■ RECORDS PROVIDED
^^^^

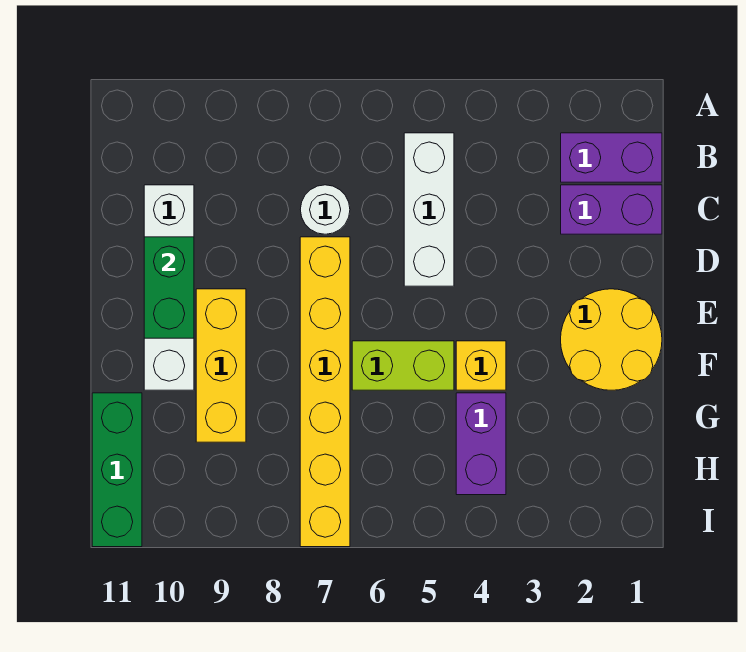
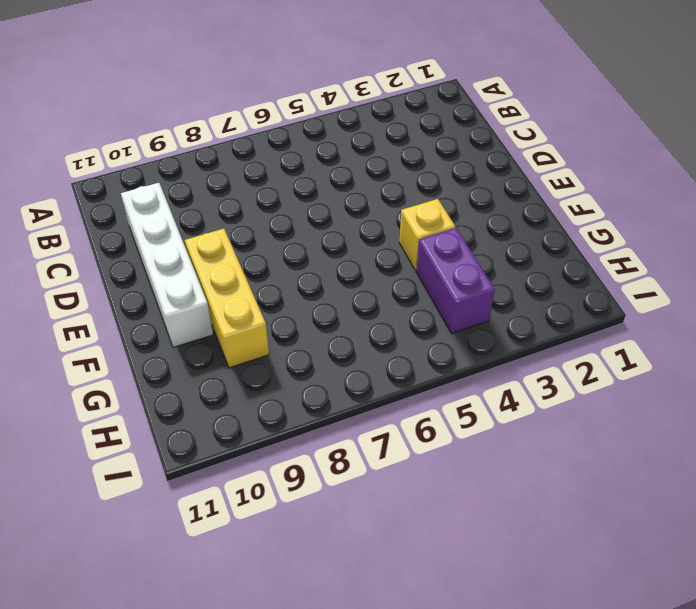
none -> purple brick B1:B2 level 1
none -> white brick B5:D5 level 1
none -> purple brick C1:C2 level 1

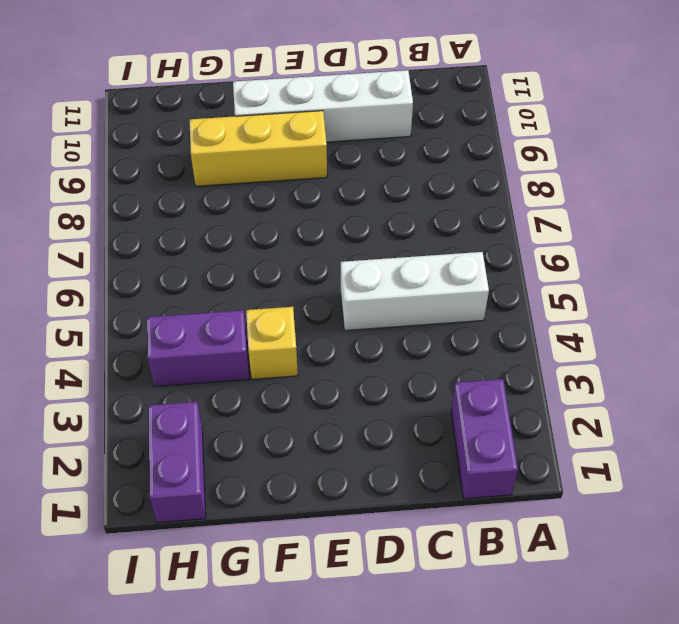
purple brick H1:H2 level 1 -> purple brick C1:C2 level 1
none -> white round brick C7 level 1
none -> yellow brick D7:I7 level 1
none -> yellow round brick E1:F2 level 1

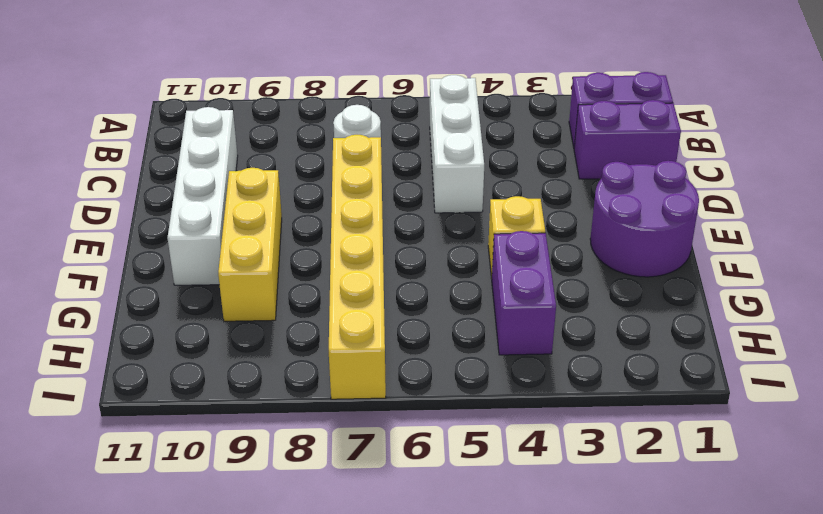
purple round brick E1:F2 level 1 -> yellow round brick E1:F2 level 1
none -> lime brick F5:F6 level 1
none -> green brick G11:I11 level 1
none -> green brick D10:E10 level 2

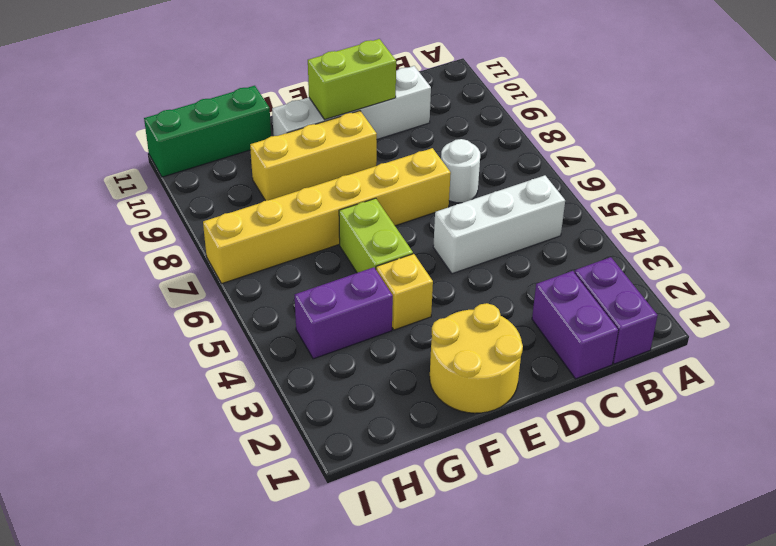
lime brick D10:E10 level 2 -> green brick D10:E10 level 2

^^^^

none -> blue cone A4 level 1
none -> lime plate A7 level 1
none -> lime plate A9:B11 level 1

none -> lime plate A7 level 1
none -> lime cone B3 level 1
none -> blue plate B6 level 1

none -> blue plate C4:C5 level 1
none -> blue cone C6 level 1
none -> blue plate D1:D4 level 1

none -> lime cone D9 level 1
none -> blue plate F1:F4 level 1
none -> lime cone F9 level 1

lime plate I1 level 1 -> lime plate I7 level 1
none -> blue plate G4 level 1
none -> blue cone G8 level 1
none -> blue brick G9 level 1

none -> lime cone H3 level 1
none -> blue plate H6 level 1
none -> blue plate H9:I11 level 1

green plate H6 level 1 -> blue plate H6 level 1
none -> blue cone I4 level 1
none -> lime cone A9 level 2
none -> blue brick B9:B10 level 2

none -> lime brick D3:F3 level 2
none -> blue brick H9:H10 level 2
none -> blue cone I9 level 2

^^^^

■ ASSIGNMENT
In the listing above, find the line holding "none -> blue brick B9:B10 level 2" and the line holding "none -> blue cone I9 level 2", then output those two lines and every line between them exactly.

■ ANSWER AREA
none -> blue brick B9:B10 level 2

none -> lime brick D3:F3 level 2
none -> blue brick H9:H10 level 2
none -> blue cone I9 level 2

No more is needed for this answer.